■ **What the task asks**: Please output the data exactly, minus pictures.

[Data to process — start]

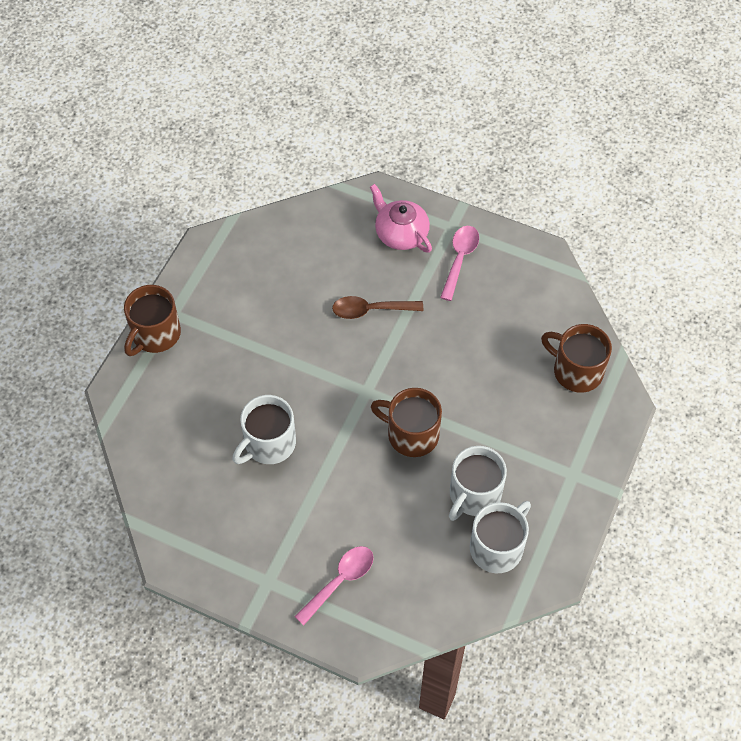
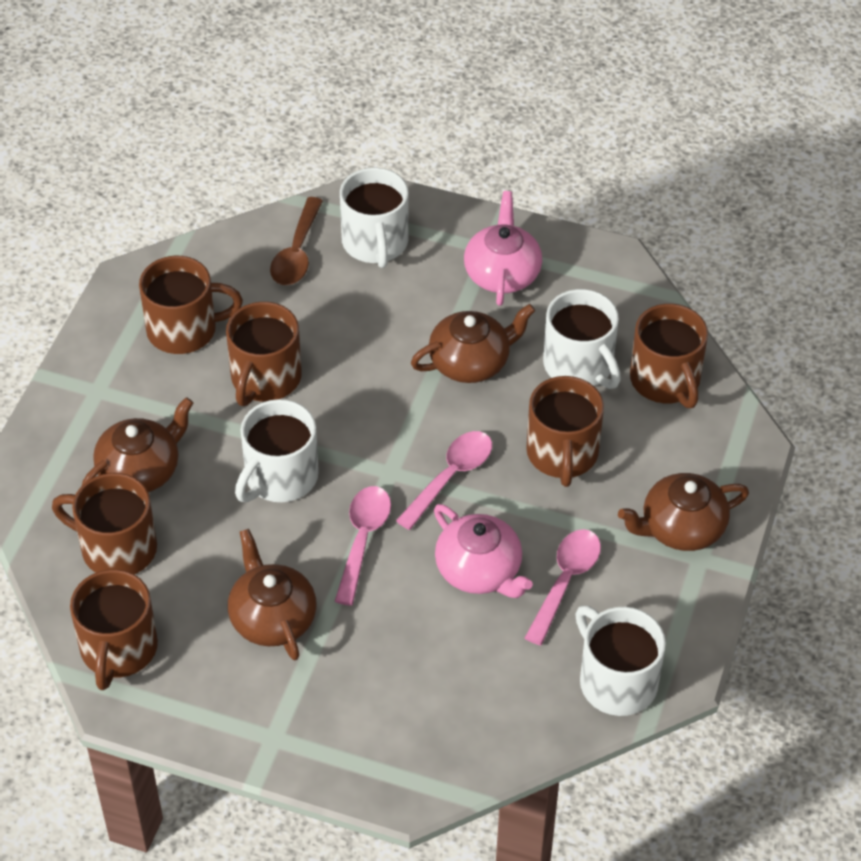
brown mug: 3 -> 6
brown teapot: 0 -> 4
pink spoon: 2 -> 3
pink teapot: 1 -> 2
white mug: 3 -> 4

[Data to process — finish]

■ **Answer for this exercise**:
brown mug: 3 -> 6
brown teapot: 0 -> 4
pink spoon: 2 -> 3
pink teapot: 1 -> 2
white mug: 3 -> 4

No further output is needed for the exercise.